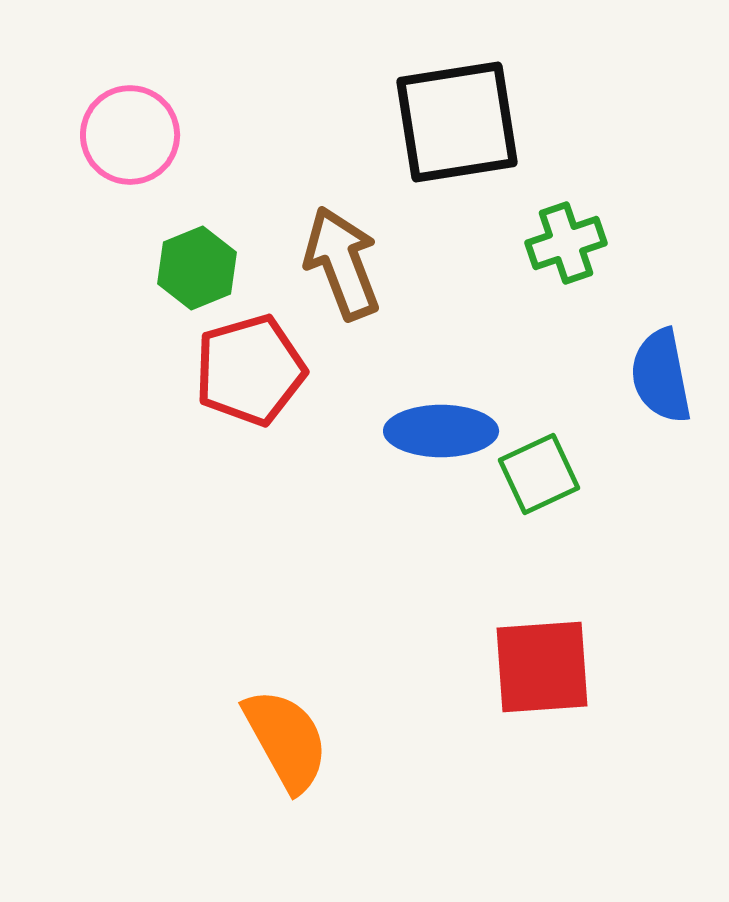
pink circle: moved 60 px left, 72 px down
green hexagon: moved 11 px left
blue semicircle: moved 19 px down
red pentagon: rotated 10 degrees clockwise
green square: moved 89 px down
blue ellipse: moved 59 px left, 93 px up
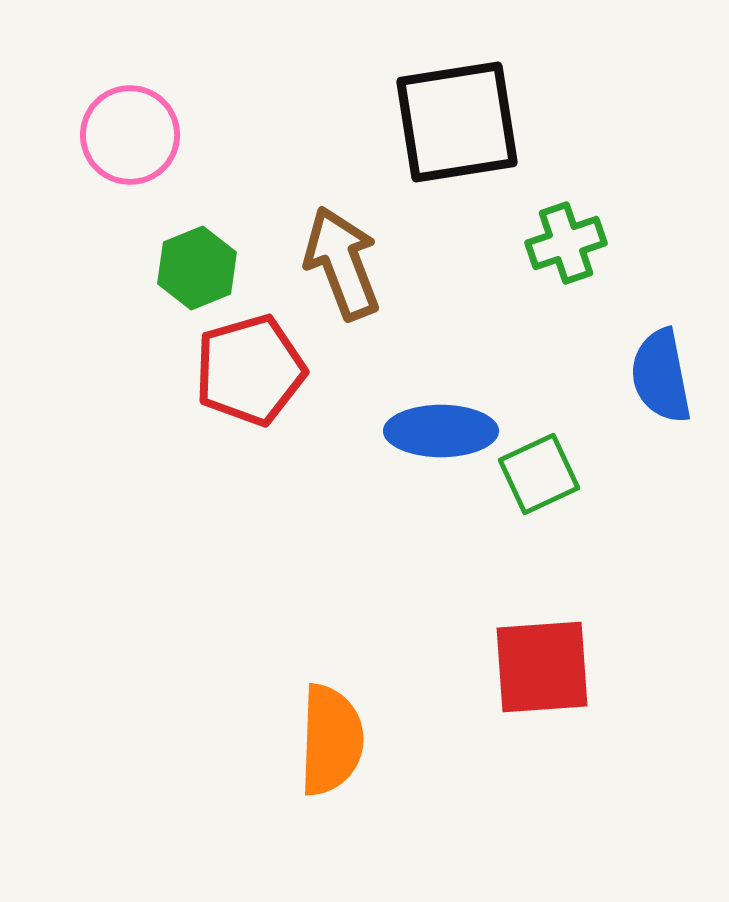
orange semicircle: moved 45 px right; rotated 31 degrees clockwise
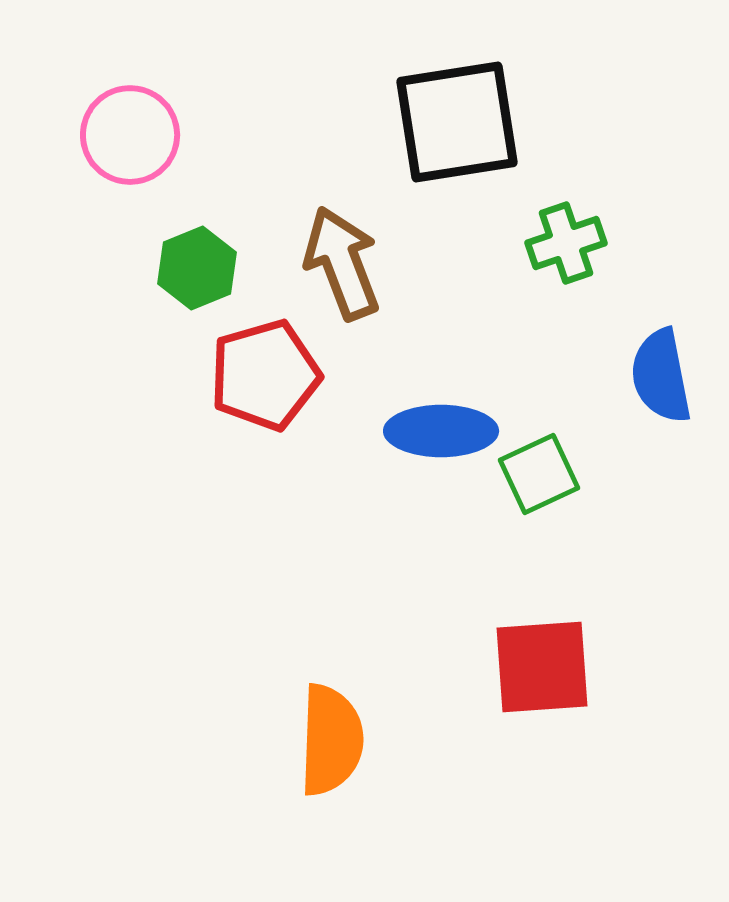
red pentagon: moved 15 px right, 5 px down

──────

> DIRECTIVE
Could you copy each of the lines above word for word, leaving the pictures out?

> ANSWER TO THE EXERCISE
pink circle: moved 60 px left, 72 px down
green hexagon: moved 11 px left
blue semicircle: moved 19 px down
red pentagon: rotated 10 degrees clockwise
green square: moved 89 px down
blue ellipse: moved 59 px left, 93 px up
orange semicircle: moved 45 px right; rotated 31 degrees clockwise
red pentagon: moved 15 px right, 5 px down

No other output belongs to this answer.